(Beginning of Source data)
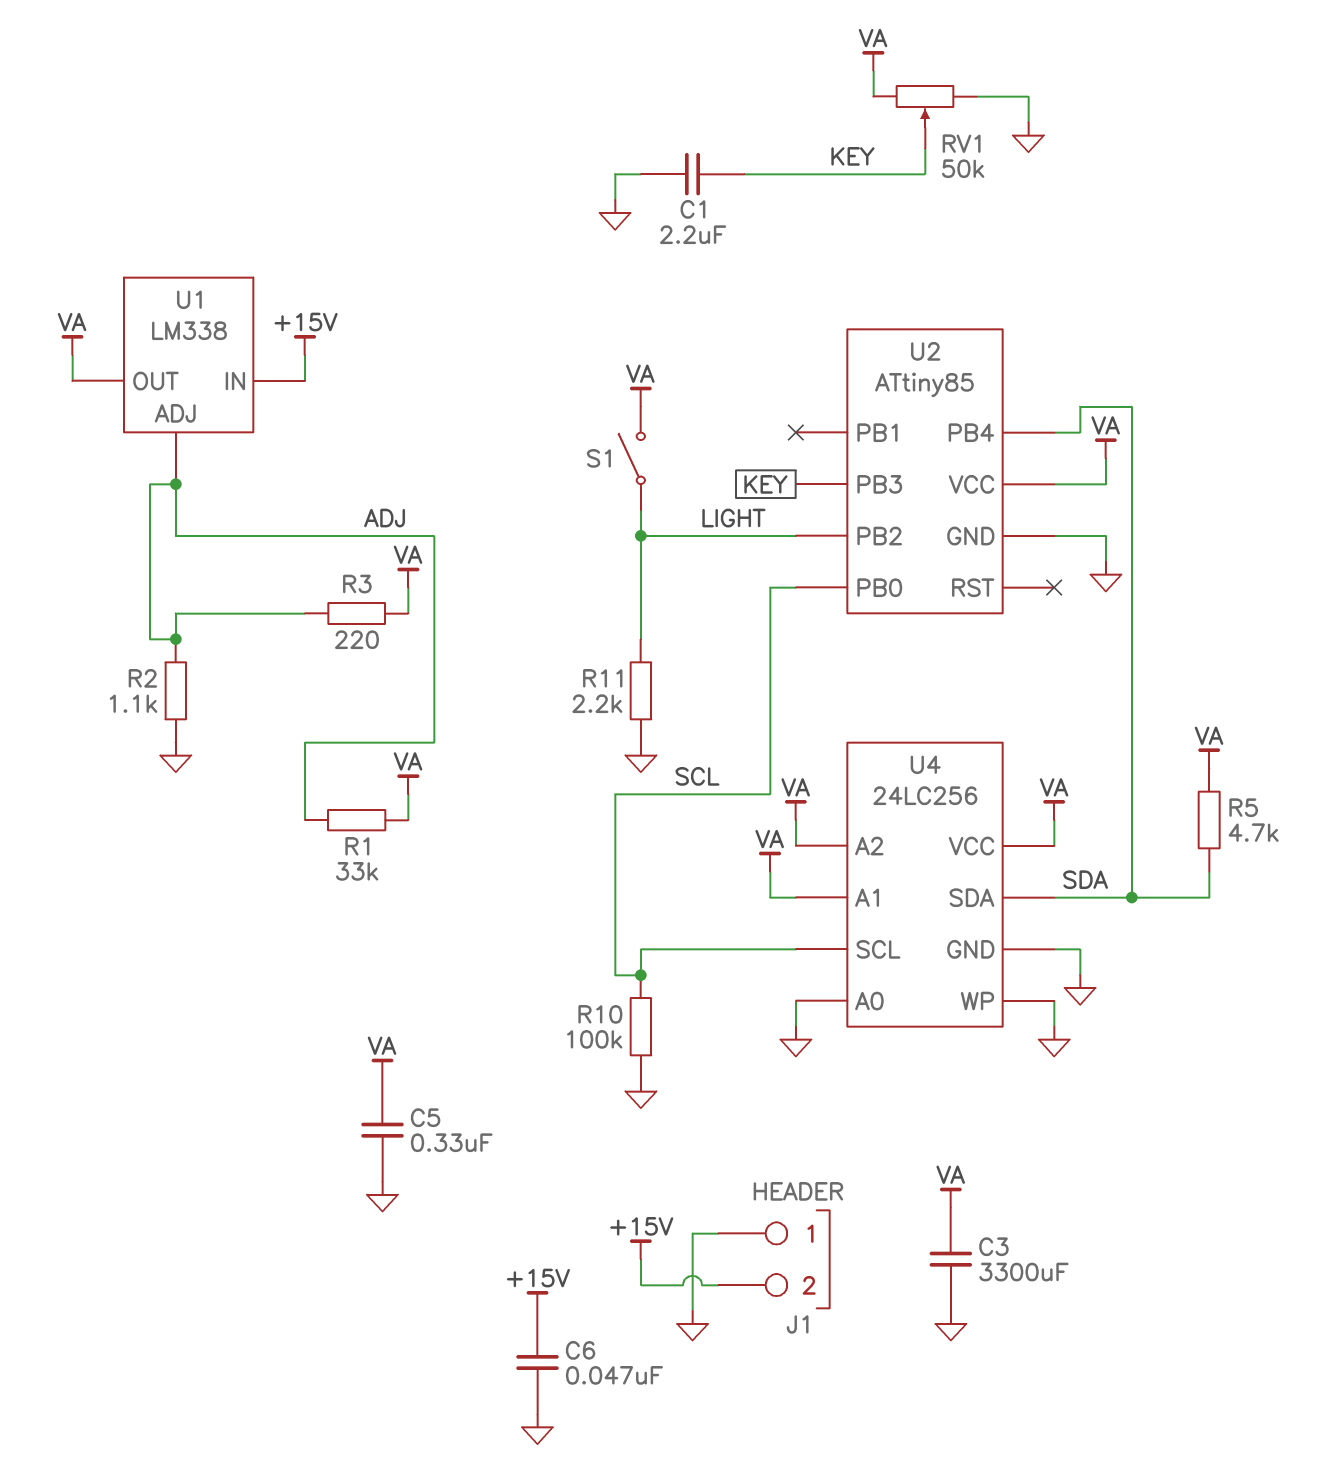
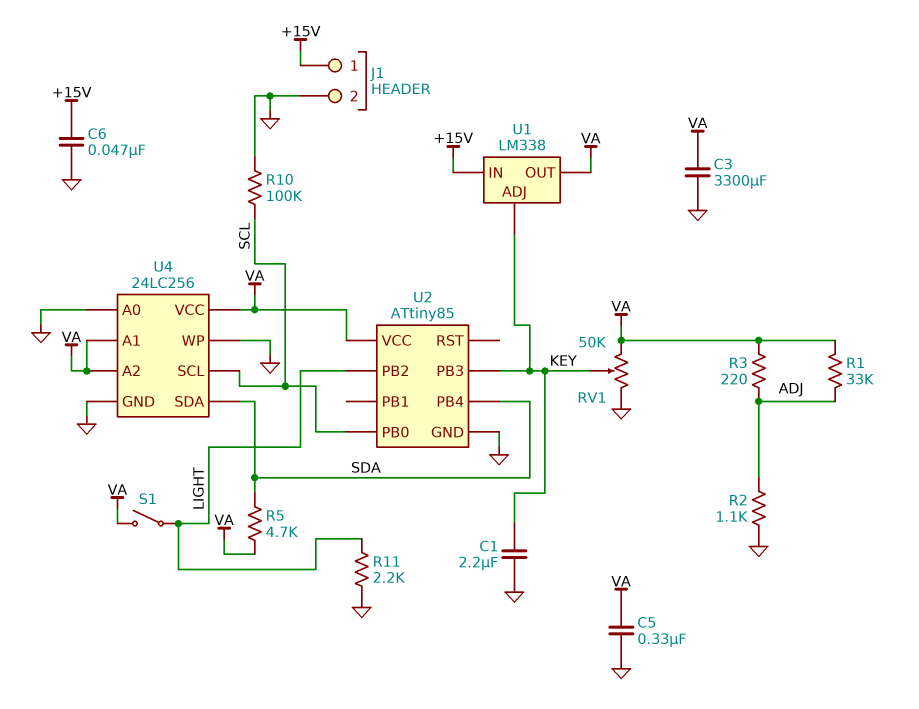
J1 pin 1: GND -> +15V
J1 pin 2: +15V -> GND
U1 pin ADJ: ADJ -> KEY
(End of Source data)
(Beginning of Source data)
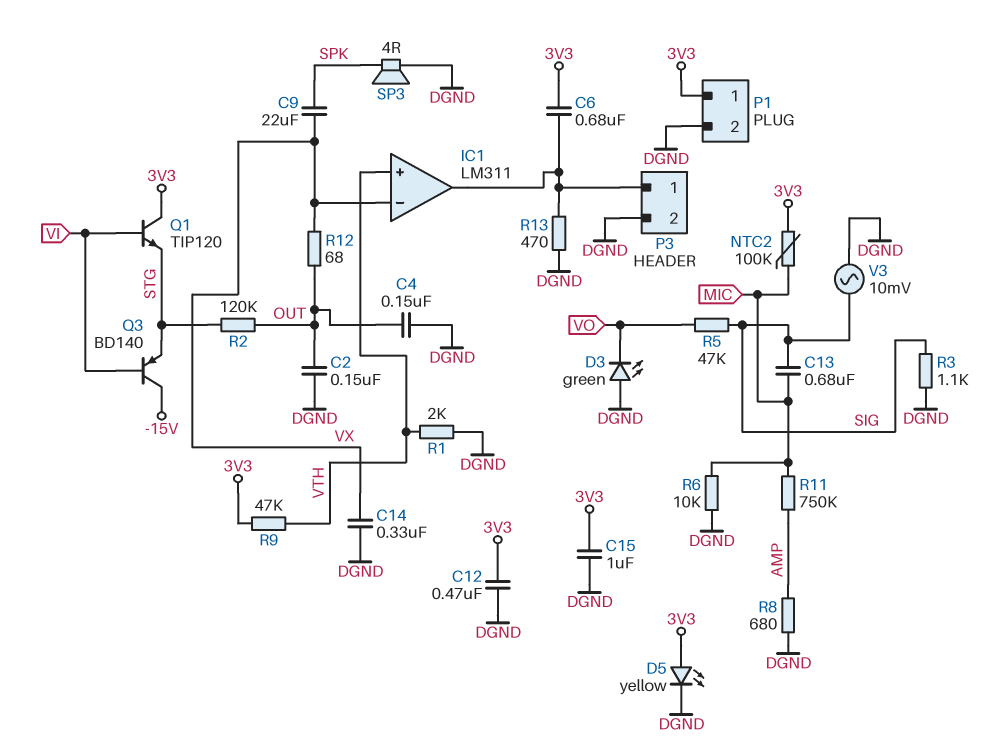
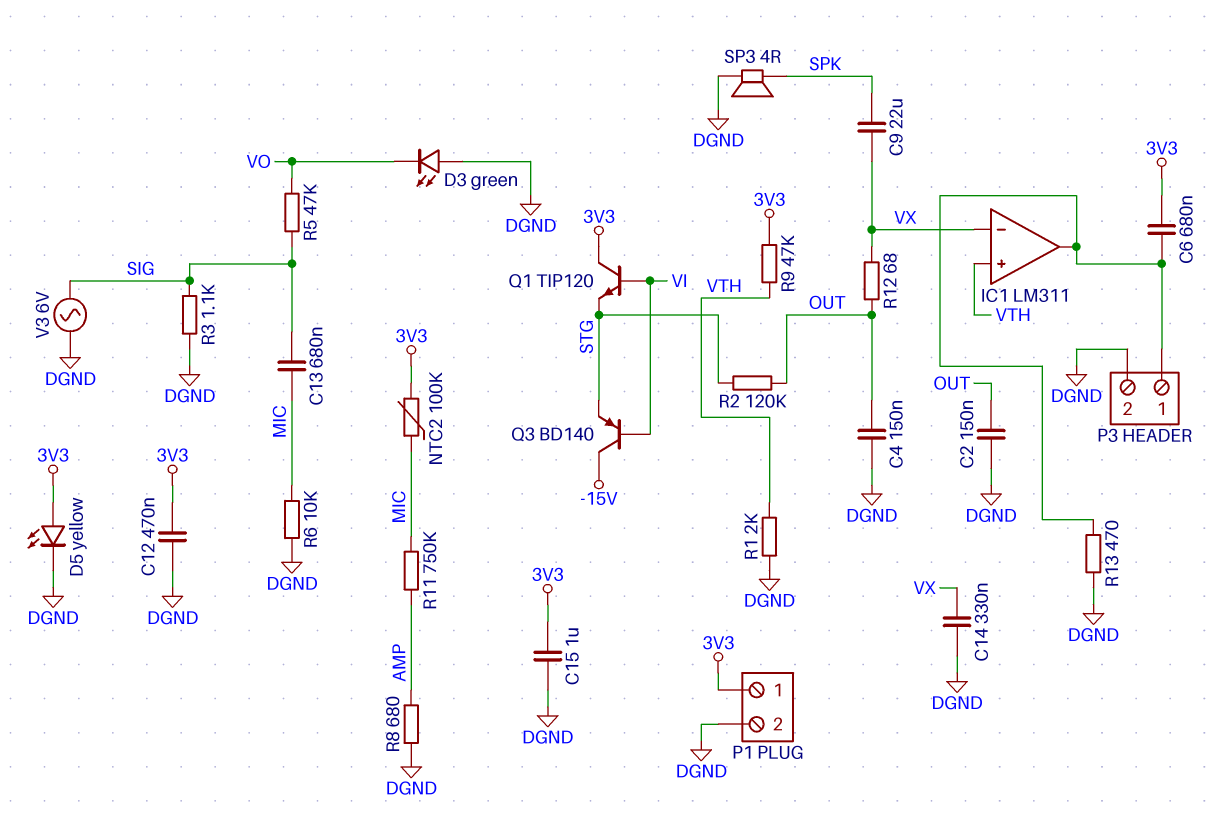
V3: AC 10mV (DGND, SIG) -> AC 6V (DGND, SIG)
(End of Source data)
(Beginning of Source data)
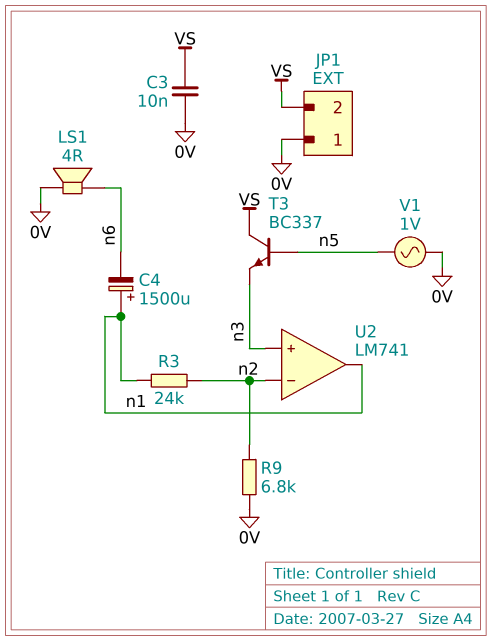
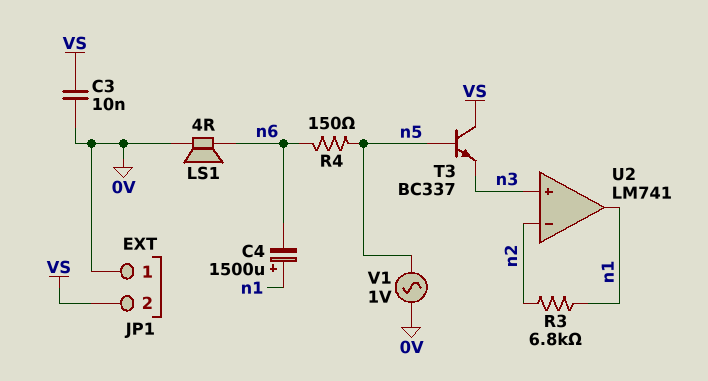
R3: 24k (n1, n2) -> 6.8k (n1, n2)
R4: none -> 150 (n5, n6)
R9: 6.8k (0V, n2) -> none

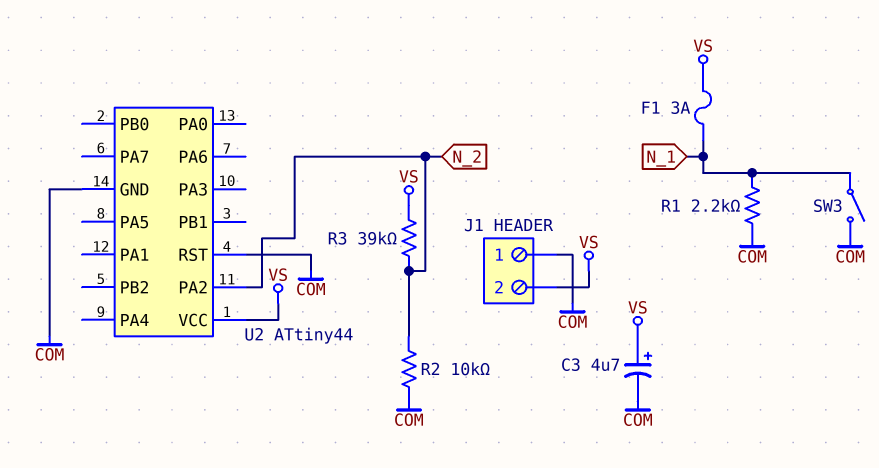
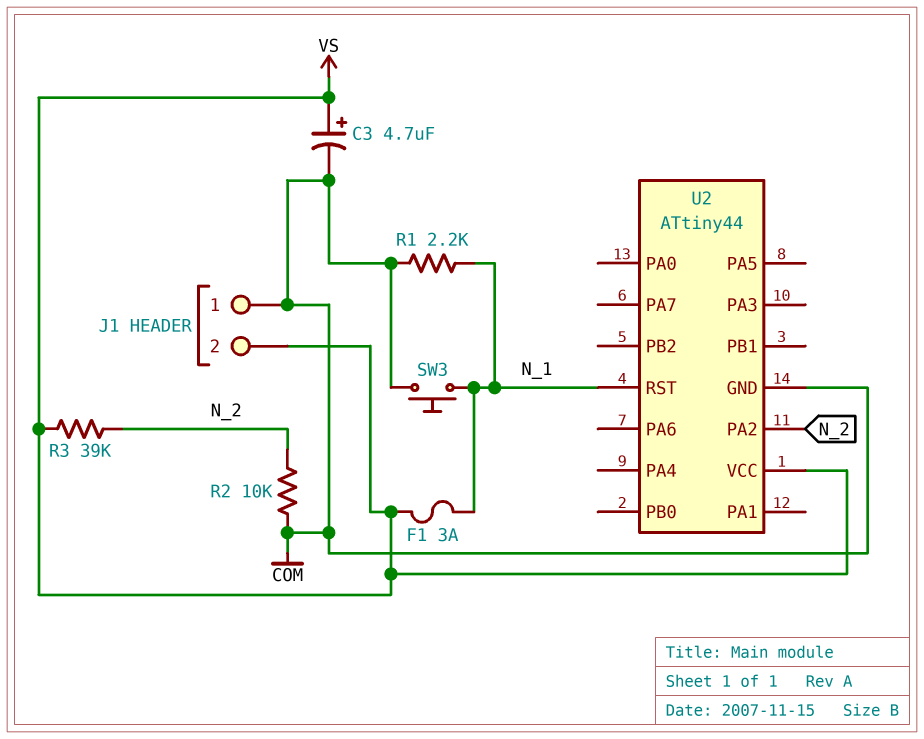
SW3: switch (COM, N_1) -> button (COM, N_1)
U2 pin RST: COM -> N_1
(End of Source data)
▸ About this task
Print nothing except the lines above from the one containing "R9: 6.8k (0V, n2) -> none" down to the one containing "U2 pin RST: COM -> N_1", both included, exactly as written and free of pictures.

▸ Response
R9: 6.8k (0V, n2) -> none

SW3: switch (COM, N_1) -> button (COM, N_1)
U2 pin RST: COM -> N_1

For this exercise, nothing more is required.